== Segment start ==

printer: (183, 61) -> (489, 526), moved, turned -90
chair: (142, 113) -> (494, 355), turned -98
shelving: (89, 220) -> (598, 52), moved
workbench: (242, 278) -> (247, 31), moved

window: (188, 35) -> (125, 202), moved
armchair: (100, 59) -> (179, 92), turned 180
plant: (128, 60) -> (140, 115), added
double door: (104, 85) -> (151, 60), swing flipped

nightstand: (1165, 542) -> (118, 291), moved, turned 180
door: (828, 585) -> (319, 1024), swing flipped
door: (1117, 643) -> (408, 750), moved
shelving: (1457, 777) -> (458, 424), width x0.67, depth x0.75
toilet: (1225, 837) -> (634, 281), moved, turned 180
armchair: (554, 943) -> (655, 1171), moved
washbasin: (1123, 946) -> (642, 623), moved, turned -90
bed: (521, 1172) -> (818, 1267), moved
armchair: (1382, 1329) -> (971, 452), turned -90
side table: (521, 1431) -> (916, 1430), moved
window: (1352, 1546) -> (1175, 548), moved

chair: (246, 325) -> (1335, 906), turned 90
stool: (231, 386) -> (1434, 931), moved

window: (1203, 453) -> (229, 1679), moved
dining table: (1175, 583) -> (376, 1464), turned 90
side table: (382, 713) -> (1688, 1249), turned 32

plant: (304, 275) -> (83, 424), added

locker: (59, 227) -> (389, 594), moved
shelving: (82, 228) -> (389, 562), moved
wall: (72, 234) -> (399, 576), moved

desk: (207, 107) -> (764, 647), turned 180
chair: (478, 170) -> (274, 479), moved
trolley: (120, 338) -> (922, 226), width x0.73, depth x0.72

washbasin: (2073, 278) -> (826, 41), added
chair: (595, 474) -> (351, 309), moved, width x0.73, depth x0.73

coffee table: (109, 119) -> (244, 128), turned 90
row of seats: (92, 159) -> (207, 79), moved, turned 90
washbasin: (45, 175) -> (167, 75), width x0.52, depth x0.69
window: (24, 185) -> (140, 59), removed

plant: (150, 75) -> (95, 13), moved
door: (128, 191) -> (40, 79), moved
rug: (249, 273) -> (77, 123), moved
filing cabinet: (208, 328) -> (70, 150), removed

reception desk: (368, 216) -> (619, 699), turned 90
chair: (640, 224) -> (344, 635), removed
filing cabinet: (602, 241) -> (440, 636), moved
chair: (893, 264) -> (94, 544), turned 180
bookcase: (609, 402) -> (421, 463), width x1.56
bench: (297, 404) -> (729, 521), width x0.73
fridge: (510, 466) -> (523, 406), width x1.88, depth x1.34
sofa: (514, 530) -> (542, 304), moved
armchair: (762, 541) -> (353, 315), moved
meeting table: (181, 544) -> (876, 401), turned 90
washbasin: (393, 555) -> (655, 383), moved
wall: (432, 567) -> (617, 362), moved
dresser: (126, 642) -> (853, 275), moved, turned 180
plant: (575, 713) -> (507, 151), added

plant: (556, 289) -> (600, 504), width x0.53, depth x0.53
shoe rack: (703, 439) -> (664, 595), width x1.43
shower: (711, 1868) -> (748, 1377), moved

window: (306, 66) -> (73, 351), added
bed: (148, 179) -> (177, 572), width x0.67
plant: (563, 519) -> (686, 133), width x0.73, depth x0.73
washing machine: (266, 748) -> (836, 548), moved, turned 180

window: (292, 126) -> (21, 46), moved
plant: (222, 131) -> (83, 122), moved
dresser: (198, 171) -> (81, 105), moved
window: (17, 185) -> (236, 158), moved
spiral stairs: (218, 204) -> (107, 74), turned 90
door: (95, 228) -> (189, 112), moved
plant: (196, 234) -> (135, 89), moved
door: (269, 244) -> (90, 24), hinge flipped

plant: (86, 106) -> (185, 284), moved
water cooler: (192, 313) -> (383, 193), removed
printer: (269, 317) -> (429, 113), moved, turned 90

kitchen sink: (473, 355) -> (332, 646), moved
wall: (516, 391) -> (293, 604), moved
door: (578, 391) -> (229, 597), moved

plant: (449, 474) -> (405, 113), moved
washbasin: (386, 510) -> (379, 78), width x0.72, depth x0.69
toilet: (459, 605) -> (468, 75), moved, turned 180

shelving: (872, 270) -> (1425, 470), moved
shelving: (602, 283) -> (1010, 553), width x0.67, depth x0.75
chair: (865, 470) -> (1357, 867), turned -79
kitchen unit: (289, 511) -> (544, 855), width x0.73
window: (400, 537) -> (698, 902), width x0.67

== Segment end ==

Task statement: Your task is to repeat each of the records above exactly.

Answer to the exercise:
printer: (183, 61) -> (489, 526), moved, turned -90
chair: (142, 113) -> (494, 355), turned -98
shelving: (89, 220) -> (598, 52), moved
workbench: (242, 278) -> (247, 31), moved

window: (188, 35) -> (125, 202), moved
armchair: (100, 59) -> (179, 92), turned 180
plant: (128, 60) -> (140, 115), added
double door: (104, 85) -> (151, 60), swing flipped

nightstand: (1165, 542) -> (118, 291), moved, turned 180
door: (828, 585) -> (319, 1024), swing flipped
door: (1117, 643) -> (408, 750), moved
shelving: (1457, 777) -> (458, 424), width x0.67, depth x0.75
toilet: (1225, 837) -> (634, 281), moved, turned 180
armchair: (554, 943) -> (655, 1171), moved
washbasin: (1123, 946) -> (642, 623), moved, turned -90
bed: (521, 1172) -> (818, 1267), moved
armchair: (1382, 1329) -> (971, 452), turned -90
side table: (521, 1431) -> (916, 1430), moved
window: (1352, 1546) -> (1175, 548), moved

chair: (246, 325) -> (1335, 906), turned 90
stool: (231, 386) -> (1434, 931), moved

window: (1203, 453) -> (229, 1679), moved
dining table: (1175, 583) -> (376, 1464), turned 90
side table: (382, 713) -> (1688, 1249), turned 32

plant: (304, 275) -> (83, 424), added

locker: (59, 227) -> (389, 594), moved
shelving: (82, 228) -> (389, 562), moved
wall: (72, 234) -> (399, 576), moved

desk: (207, 107) -> (764, 647), turned 180
chair: (478, 170) -> (274, 479), moved
trolley: (120, 338) -> (922, 226), width x0.73, depth x0.72

washbasin: (2073, 278) -> (826, 41), added
chair: (595, 474) -> (351, 309), moved, width x0.73, depth x0.73

coffee table: (109, 119) -> (244, 128), turned 90
row of seats: (92, 159) -> (207, 79), moved, turned 90
washbasin: (45, 175) -> (167, 75), width x0.52, depth x0.69
window: (24, 185) -> (140, 59), removed

plant: (150, 75) -> (95, 13), moved
door: (128, 191) -> (40, 79), moved
rug: (249, 273) -> (77, 123), moved
filing cabinet: (208, 328) -> (70, 150), removed

reception desk: (368, 216) -> (619, 699), turned 90
chair: (640, 224) -> (344, 635), removed
filing cabinet: (602, 241) -> (440, 636), moved
chair: (893, 264) -> (94, 544), turned 180
bookcase: (609, 402) -> (421, 463), width x1.56
bench: (297, 404) -> (729, 521), width x0.73
fridge: (510, 466) -> (523, 406), width x1.88, depth x1.34
sofa: (514, 530) -> (542, 304), moved
armchair: (762, 541) -> (353, 315), moved
meeting table: (181, 544) -> (876, 401), turned 90
washbasin: (393, 555) -> (655, 383), moved
wall: (432, 567) -> (617, 362), moved
dresser: (126, 642) -> (853, 275), moved, turned 180
plant: (575, 713) -> (507, 151), added

plant: (556, 289) -> (600, 504), width x0.53, depth x0.53
shoe rack: (703, 439) -> (664, 595), width x1.43
shower: (711, 1868) -> (748, 1377), moved

window: (306, 66) -> (73, 351), added
bed: (148, 179) -> (177, 572), width x0.67
plant: (563, 519) -> (686, 133), width x0.73, depth x0.73
washing machine: (266, 748) -> (836, 548), moved, turned 180

window: (292, 126) -> (21, 46), moved
plant: (222, 131) -> (83, 122), moved
dresser: (198, 171) -> (81, 105), moved
window: (17, 185) -> (236, 158), moved
spiral stairs: (218, 204) -> (107, 74), turned 90
door: (95, 228) -> (189, 112), moved
plant: (196, 234) -> (135, 89), moved
door: (269, 244) -> (90, 24), hinge flipped

plant: (86, 106) -> (185, 284), moved
water cooler: (192, 313) -> (383, 193), removed
printer: (269, 317) -> (429, 113), moved, turned 90

kitchen sink: (473, 355) -> (332, 646), moved
wall: (516, 391) -> (293, 604), moved
door: (578, 391) -> (229, 597), moved

plant: (449, 474) -> (405, 113), moved
washbasin: (386, 510) -> (379, 78), width x0.72, depth x0.69
toilet: (459, 605) -> (468, 75), moved, turned 180

shelving: (872, 270) -> (1425, 470), moved
shelving: (602, 283) -> (1010, 553), width x0.67, depth x0.75
chair: (865, 470) -> (1357, 867), turned -79
kitchen unit: (289, 511) -> (544, 855), width x0.73
window: (400, 537) -> (698, 902), width x0.67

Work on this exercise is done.